### Entries shown

▶

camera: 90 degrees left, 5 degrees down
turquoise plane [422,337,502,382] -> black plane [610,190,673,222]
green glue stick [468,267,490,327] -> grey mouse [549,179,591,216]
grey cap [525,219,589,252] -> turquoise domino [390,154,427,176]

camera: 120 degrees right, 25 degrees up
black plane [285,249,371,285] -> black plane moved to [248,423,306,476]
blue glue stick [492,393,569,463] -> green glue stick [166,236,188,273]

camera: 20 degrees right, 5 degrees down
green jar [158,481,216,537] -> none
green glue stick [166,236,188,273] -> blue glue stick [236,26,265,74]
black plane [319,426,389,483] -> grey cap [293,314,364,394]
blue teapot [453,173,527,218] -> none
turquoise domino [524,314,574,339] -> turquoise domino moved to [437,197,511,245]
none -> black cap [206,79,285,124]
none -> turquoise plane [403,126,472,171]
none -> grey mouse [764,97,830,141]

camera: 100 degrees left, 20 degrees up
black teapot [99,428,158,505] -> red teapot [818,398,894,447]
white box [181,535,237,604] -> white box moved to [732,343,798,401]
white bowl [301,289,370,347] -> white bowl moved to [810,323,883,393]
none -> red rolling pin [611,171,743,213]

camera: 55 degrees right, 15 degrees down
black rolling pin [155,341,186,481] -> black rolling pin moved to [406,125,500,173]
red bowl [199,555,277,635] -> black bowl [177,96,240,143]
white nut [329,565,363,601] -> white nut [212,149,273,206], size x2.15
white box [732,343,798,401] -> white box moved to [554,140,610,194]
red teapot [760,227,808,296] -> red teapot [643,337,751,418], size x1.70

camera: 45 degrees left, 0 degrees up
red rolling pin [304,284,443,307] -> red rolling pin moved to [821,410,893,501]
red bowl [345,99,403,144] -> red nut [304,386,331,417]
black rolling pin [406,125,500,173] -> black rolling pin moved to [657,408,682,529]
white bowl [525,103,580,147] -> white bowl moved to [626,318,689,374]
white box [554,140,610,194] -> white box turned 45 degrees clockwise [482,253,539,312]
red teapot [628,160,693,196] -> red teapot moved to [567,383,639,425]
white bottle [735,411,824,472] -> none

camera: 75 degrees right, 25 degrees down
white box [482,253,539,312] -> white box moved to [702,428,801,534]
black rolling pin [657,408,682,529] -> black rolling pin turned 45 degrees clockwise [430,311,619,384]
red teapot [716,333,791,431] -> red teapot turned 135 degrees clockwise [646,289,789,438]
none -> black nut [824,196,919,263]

◀

### Action item
Up to and including the line with "camera: 45 degrees left, 0 degrees up", transcribe the entries above exactly, starting from their first line.

### Answer area
camera: 90 degrees left, 5 degrees down
turquoise plane [422,337,502,382] -> black plane [610,190,673,222]
green glue stick [468,267,490,327] -> grey mouse [549,179,591,216]
grey cap [525,219,589,252] -> turquoise domino [390,154,427,176]

camera: 120 degrees right, 25 degrees up
black plane [285,249,371,285] -> black plane moved to [248,423,306,476]
blue glue stick [492,393,569,463] -> green glue stick [166,236,188,273]

camera: 20 degrees right, 5 degrees down
green jar [158,481,216,537] -> none
green glue stick [166,236,188,273] -> blue glue stick [236,26,265,74]
black plane [319,426,389,483] -> grey cap [293,314,364,394]
blue teapot [453,173,527,218] -> none
turquoise domino [524,314,574,339] -> turquoise domino moved to [437,197,511,245]
none -> black cap [206,79,285,124]
none -> turquoise plane [403,126,472,171]
none -> grey mouse [764,97,830,141]

camera: 100 degrees left, 20 degrees up
black teapot [99,428,158,505] -> red teapot [818,398,894,447]
white box [181,535,237,604] -> white box moved to [732,343,798,401]
white bowl [301,289,370,347] -> white bowl moved to [810,323,883,393]
none -> red rolling pin [611,171,743,213]

camera: 55 degrees right, 15 degrees down
black rolling pin [155,341,186,481] -> black rolling pin moved to [406,125,500,173]
red bowl [199,555,277,635] -> black bowl [177,96,240,143]
white nut [329,565,363,601] -> white nut [212,149,273,206], size x2.15
white box [732,343,798,401] -> white box moved to [554,140,610,194]
red teapot [760,227,808,296] -> red teapot [643,337,751,418], size x1.70

camera: 45 degrees left, 0 degrees up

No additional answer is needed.